▶ **What this task involves**
For the entries below, report the number of lines containing "none", without any other content.

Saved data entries

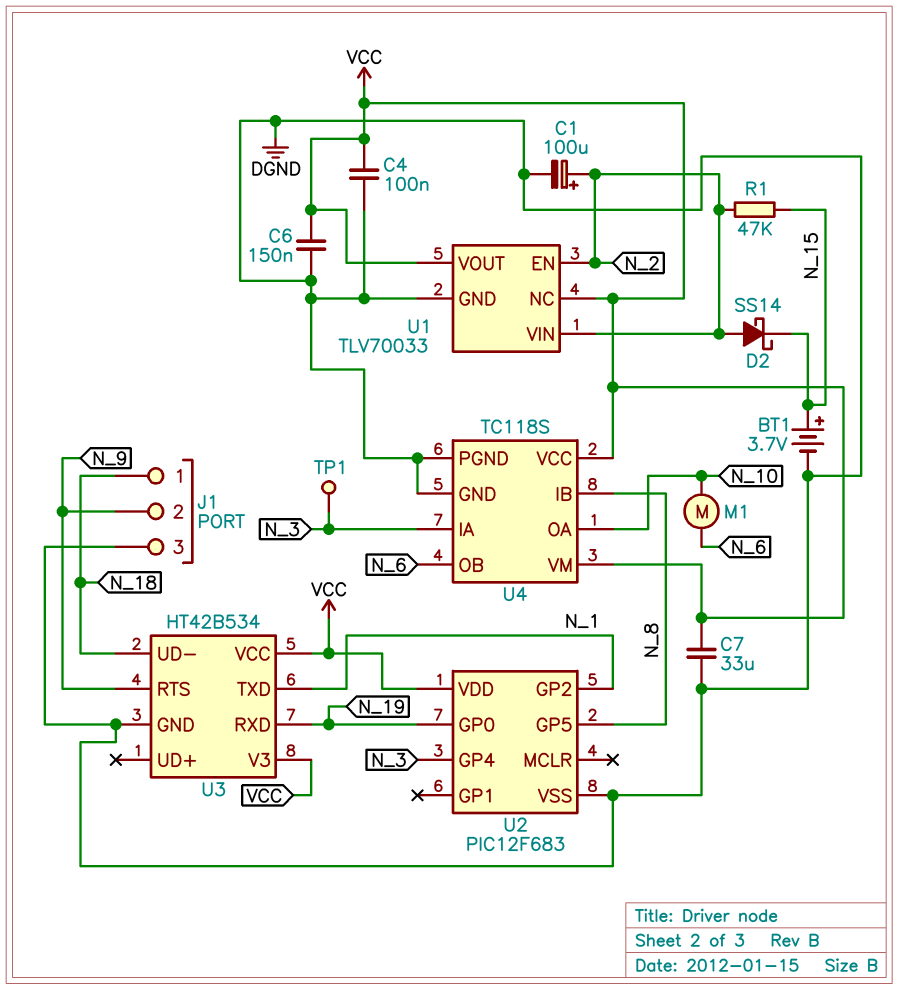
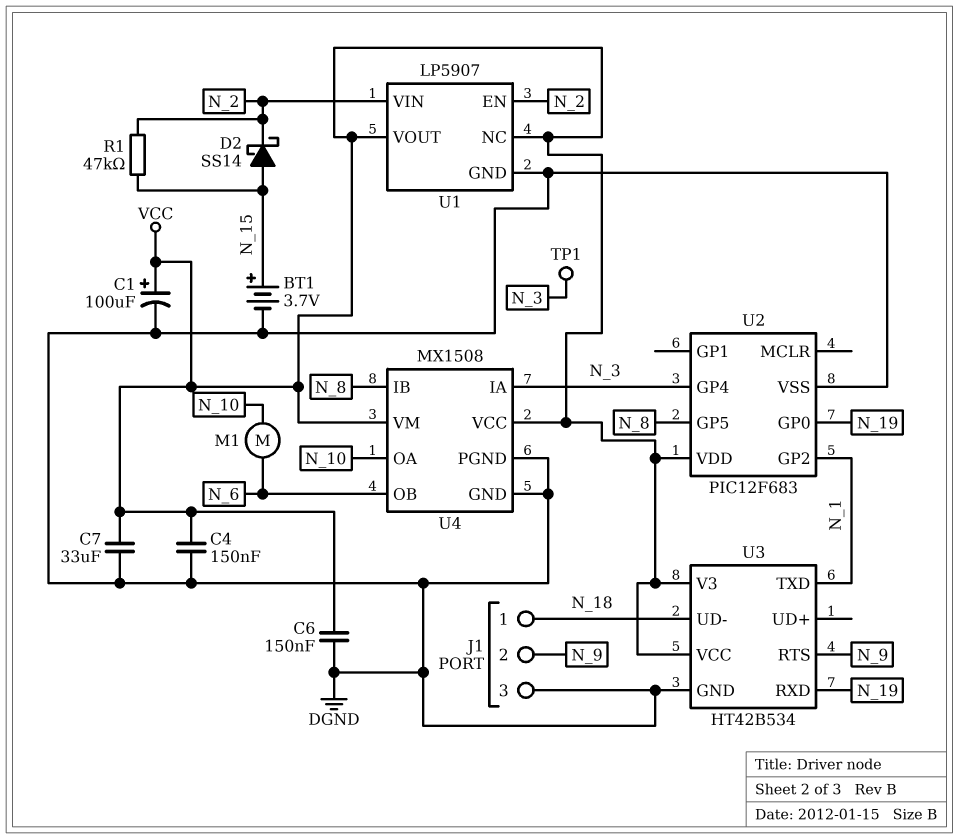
C1: 100uF (plus N_2, minus DGND) -> 100uF (plus VCC, minus DGND)
C4: 100nF (DGND, VCC) -> 150nF (DGND, VCC)
D2: schottky SS14 (A N_2, K N_15) -> schottky SS14 (A N_15, K N_2)
U1: TLV70033 -> LP5907
U4: TC118S -> MX1508

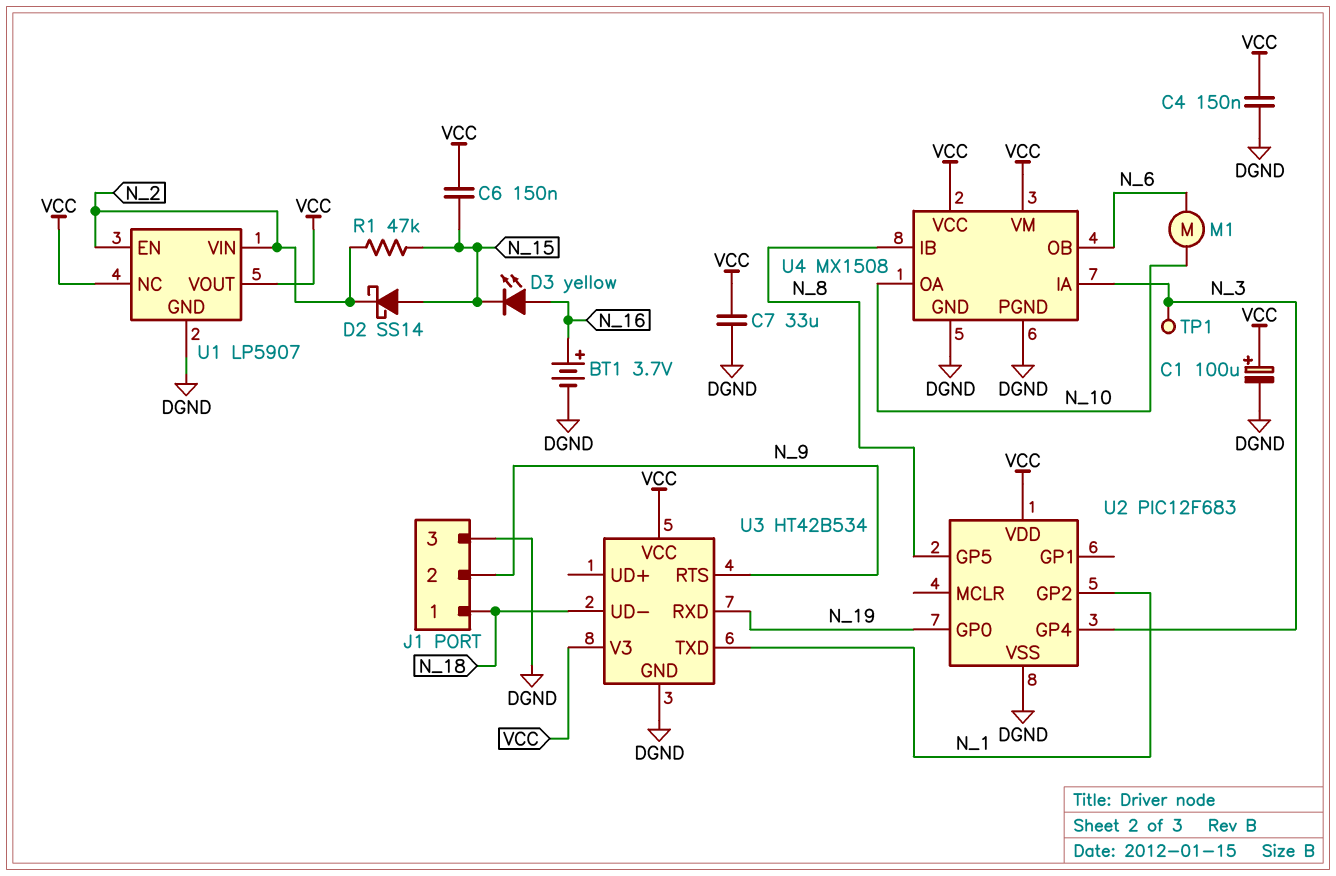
BT1: 3.7V (plus N_15, minus DGND) -> 3.7V (plus N_16, minus DGND)
C6: 150nF (DGND, VCC) -> 150nF (N_15, VCC)
D3: none -> LED yellow (A N_16, K N_15)

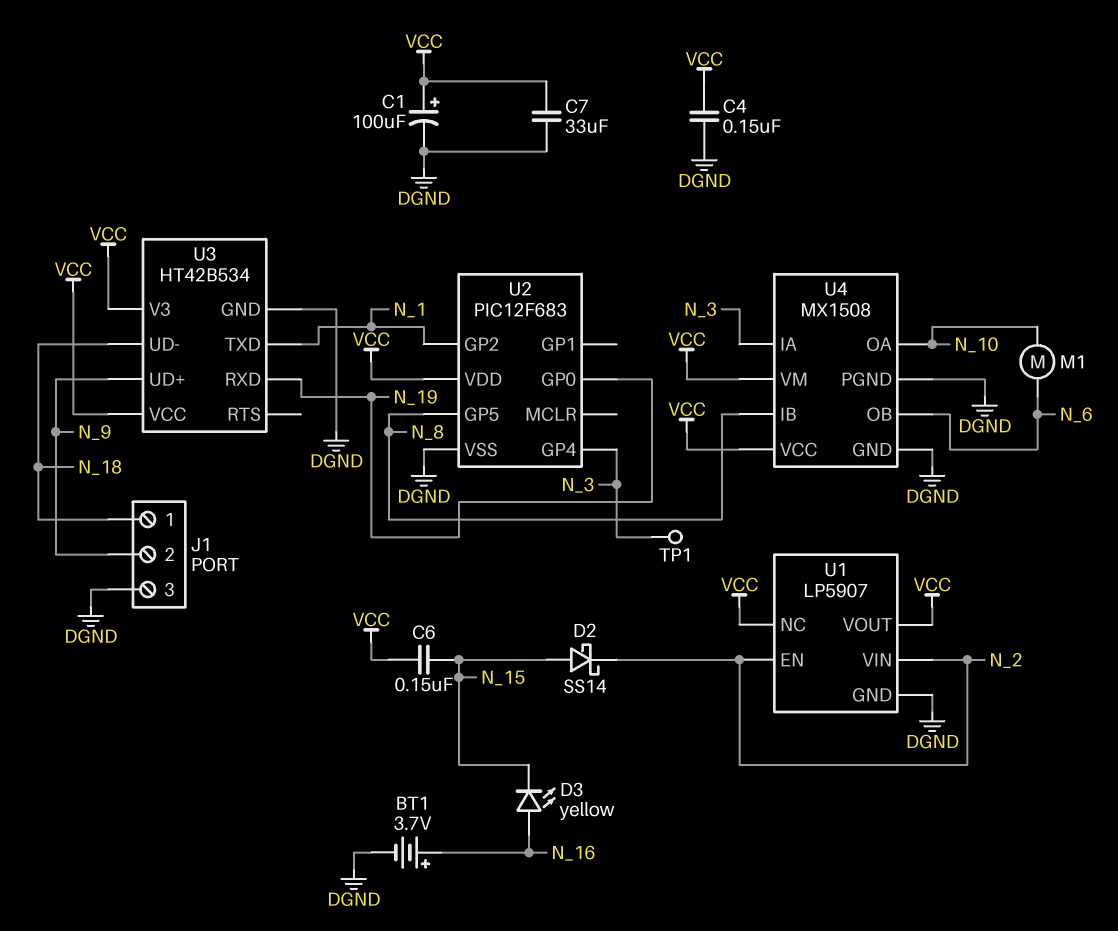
R1: 47k (N_2, N_15) -> none
U3 pin RTS: N_9 -> none
U3 pin UD+: none -> N_9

▶ **Solution for this problem**
4